## Material provided
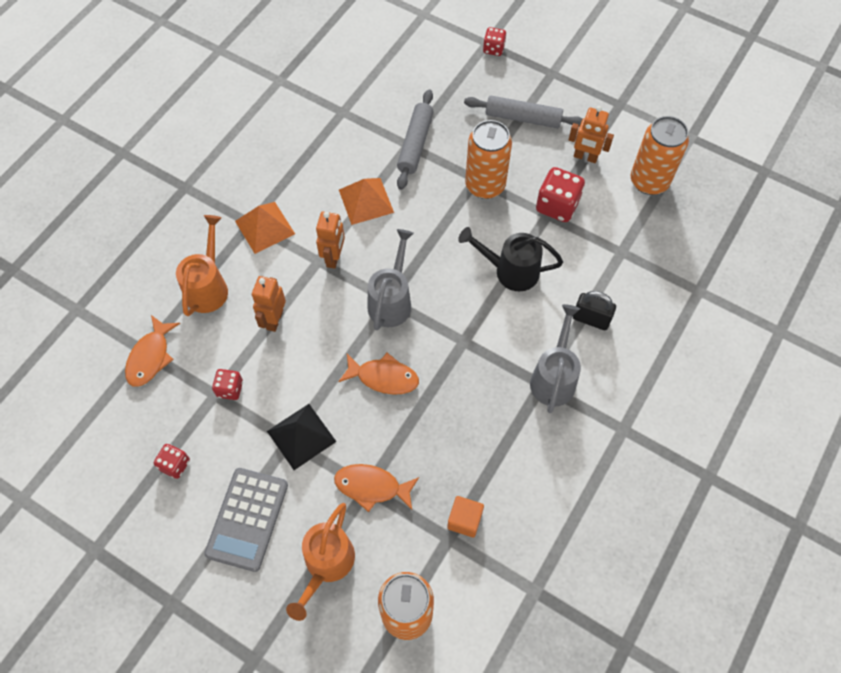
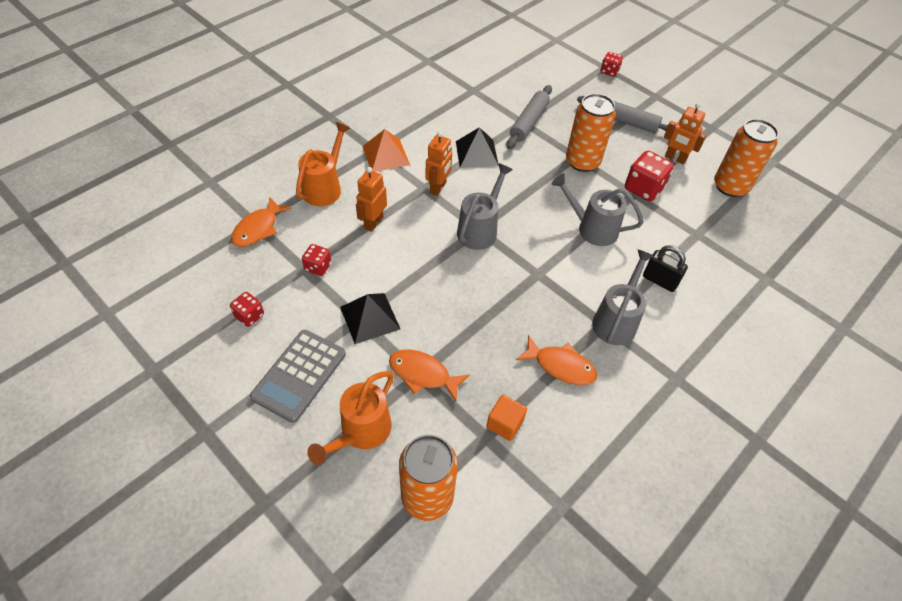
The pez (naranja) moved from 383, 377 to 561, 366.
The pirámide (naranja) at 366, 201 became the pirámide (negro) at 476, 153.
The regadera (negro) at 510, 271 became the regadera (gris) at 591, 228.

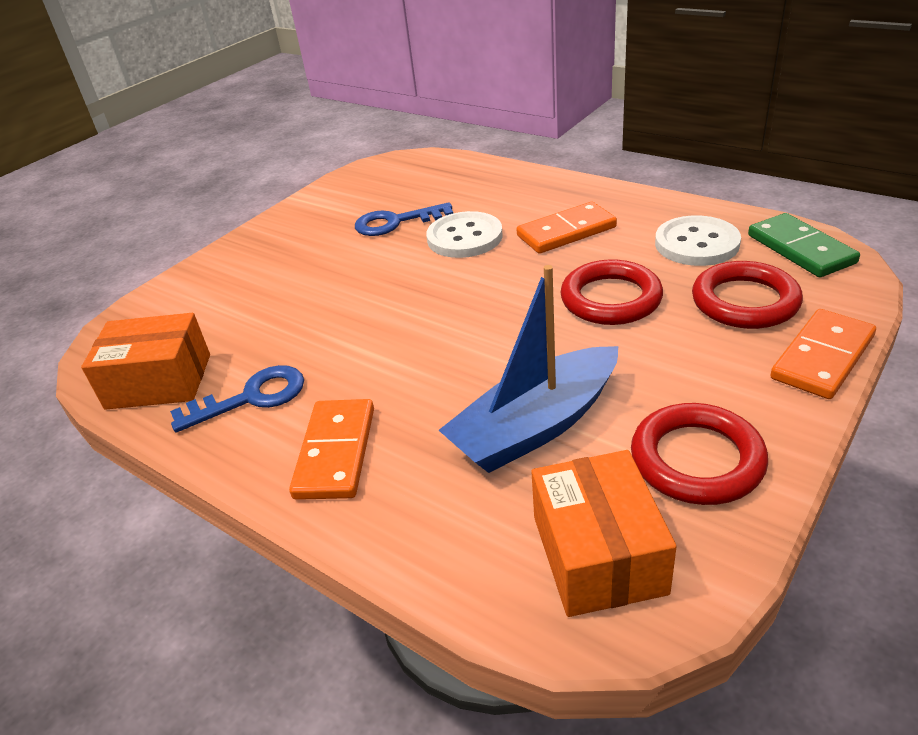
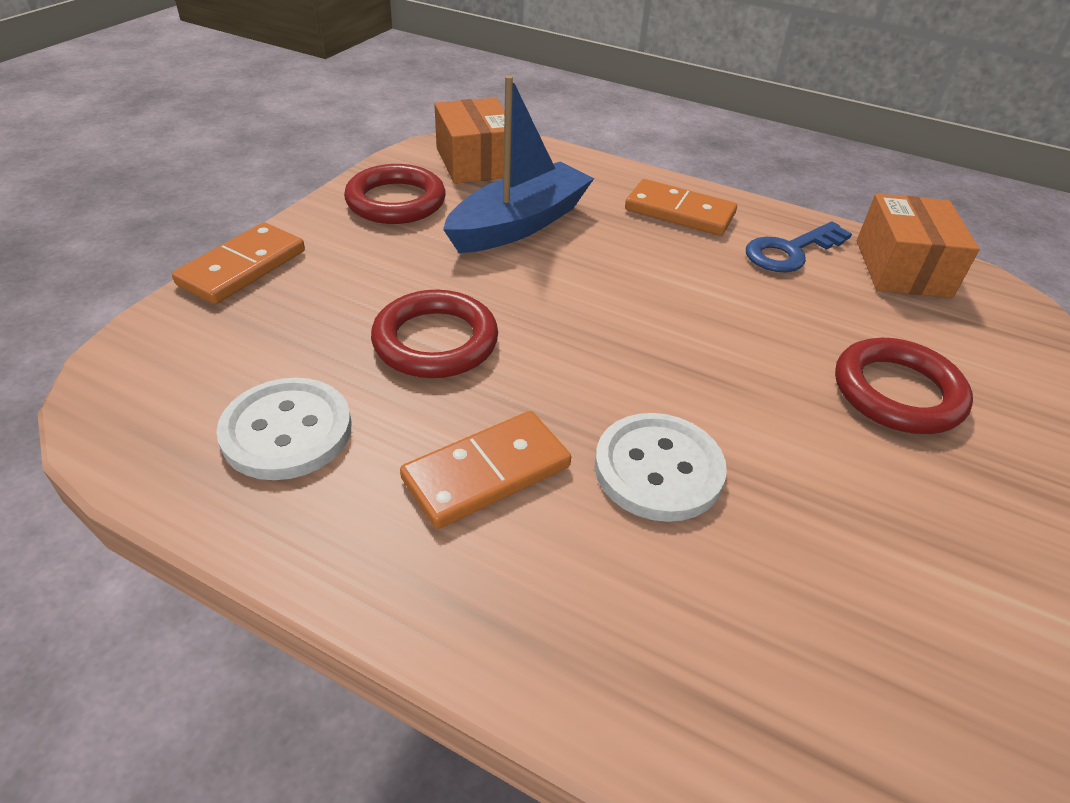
The llave (azul) at 396, 222 disappeared.
The ficha de dominó (verde) at 800, 249 disappeared.
The anillo (rojo) moved from 744, 301 to 897, 392.
The caja (naranja) at 159, 381 turned 75 degrees counterclockwise.
The ficha de dominó (naranja) at 336, 452 turned 60 degrees counterclockwise.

## Action item
Output nothing but the records above, word for word, with the pictures removed.

## Task answer
The pez (naranja) moved from 383, 377 to 561, 366.
The pirámide (naranja) at 366, 201 became the pirámide (negro) at 476, 153.
The regadera (negro) at 510, 271 became the regadera (gris) at 591, 228.

The llave (azul) at 396, 222 disappeared.
The ficha de dominó (verde) at 800, 249 disappeared.
The anillo (rojo) moved from 744, 301 to 897, 392.
The caja (naranja) at 159, 381 turned 75 degrees counterclockwise.
The ficha de dominó (naranja) at 336, 452 turned 60 degrees counterclockwise.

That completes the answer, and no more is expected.